What you need to do ▸ Below are some records; quote exactly the lines from the one that contains "blue brick C8:E8" through the one that contains "purple slope E1:E2", inclusive, and no others.

Stored data ▸
··········

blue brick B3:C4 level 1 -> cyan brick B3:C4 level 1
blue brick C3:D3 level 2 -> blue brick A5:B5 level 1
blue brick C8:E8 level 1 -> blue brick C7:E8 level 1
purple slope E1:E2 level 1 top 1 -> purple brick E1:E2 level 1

··········

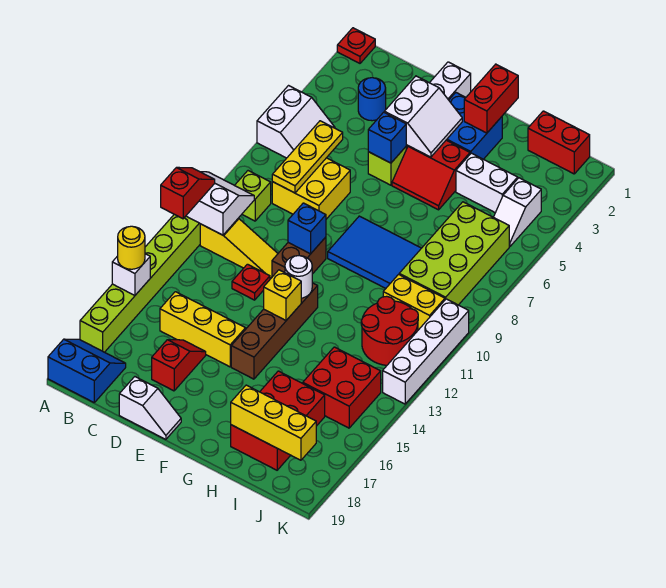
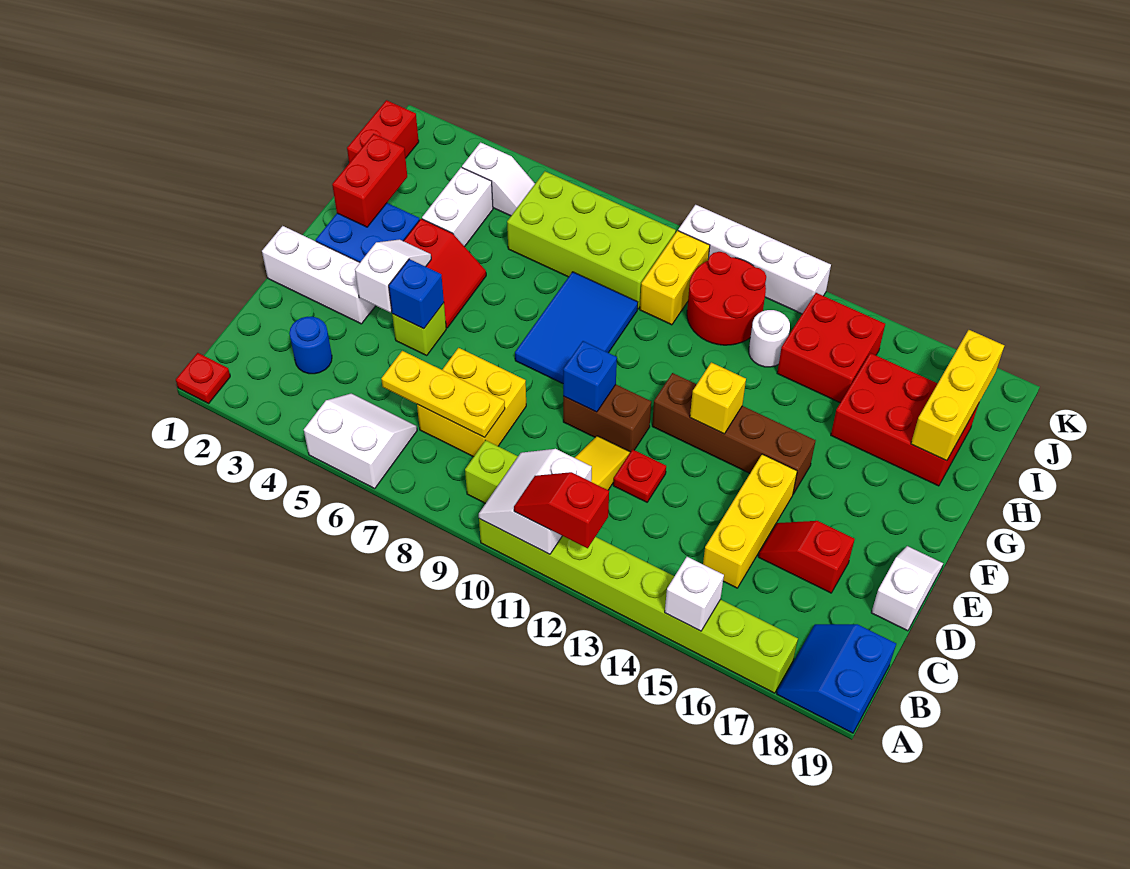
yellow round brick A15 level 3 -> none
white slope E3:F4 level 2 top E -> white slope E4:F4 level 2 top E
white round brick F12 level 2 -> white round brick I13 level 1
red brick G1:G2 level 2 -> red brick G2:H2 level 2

··········

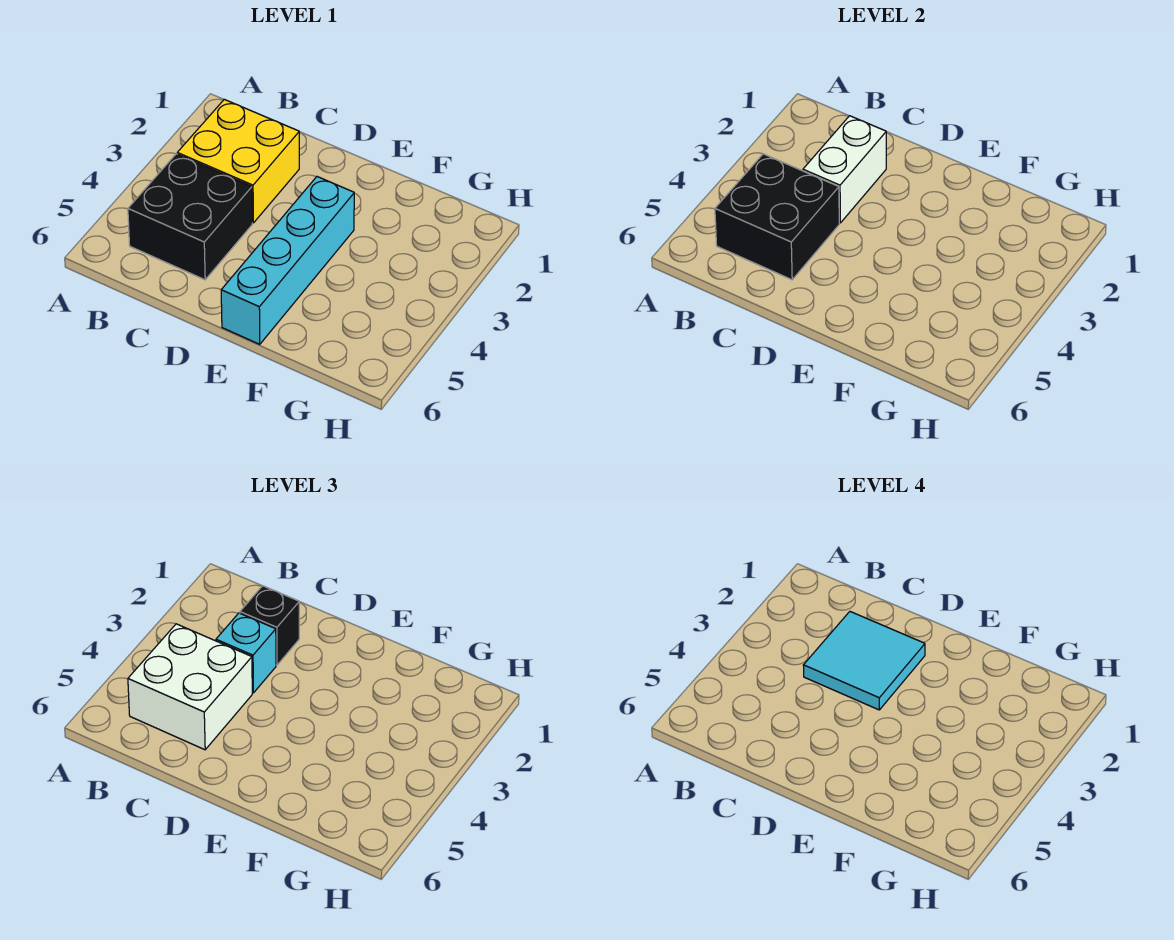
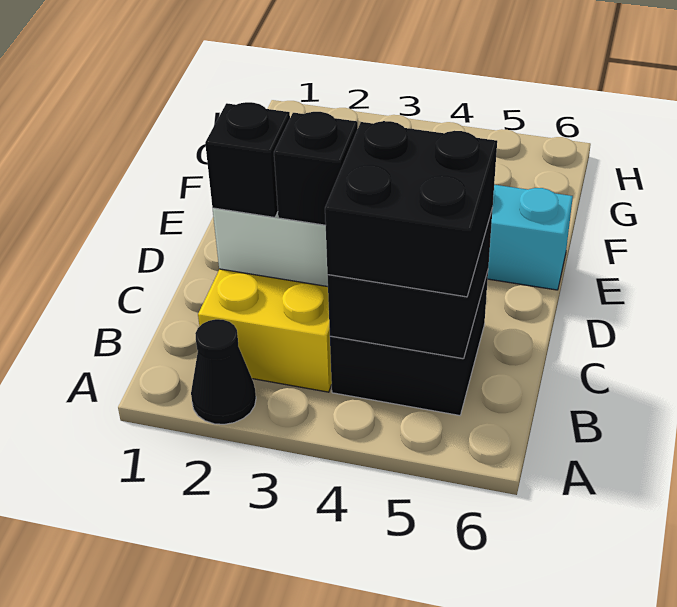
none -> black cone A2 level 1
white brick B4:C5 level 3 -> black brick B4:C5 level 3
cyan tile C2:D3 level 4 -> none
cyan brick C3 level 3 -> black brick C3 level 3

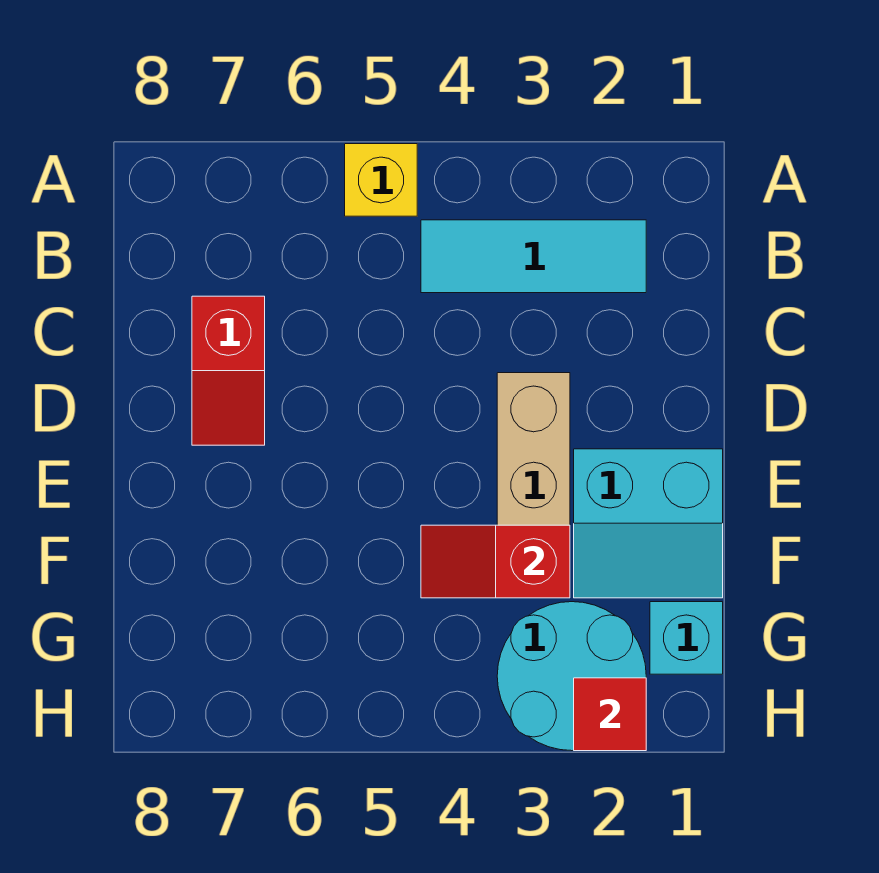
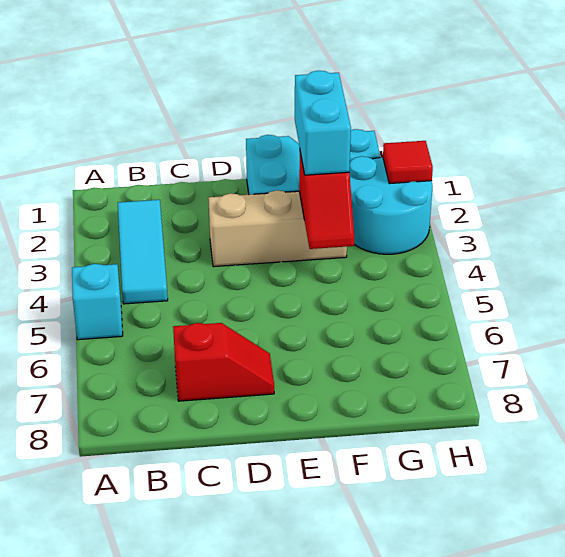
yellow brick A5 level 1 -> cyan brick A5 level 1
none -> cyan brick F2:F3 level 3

··········

Answer below ▸
blue brick C8:E8 level 1 -> blue brick C7:E8 level 1
purple slope E1:E2 level 1 top 1 -> purple brick E1:E2 level 1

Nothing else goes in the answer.